● Directions: Please go line by line through the material and copy each one containing the word "yellow".
[Start of Attachment]
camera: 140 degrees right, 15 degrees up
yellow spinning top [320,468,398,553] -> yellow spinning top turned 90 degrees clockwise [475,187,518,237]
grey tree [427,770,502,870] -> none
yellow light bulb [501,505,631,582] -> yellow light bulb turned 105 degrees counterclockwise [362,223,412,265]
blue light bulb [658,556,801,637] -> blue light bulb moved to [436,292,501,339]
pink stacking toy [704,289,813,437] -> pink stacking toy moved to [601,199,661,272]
[End of Attachment]
● Written response:
yellow spinning top [320,468,398,553] -> yellow spinning top turned 90 degrees clockwise [475,187,518,237]
yellow light bulb [501,505,631,582] -> yellow light bulb turned 105 degrees counterclockwise [362,223,412,265]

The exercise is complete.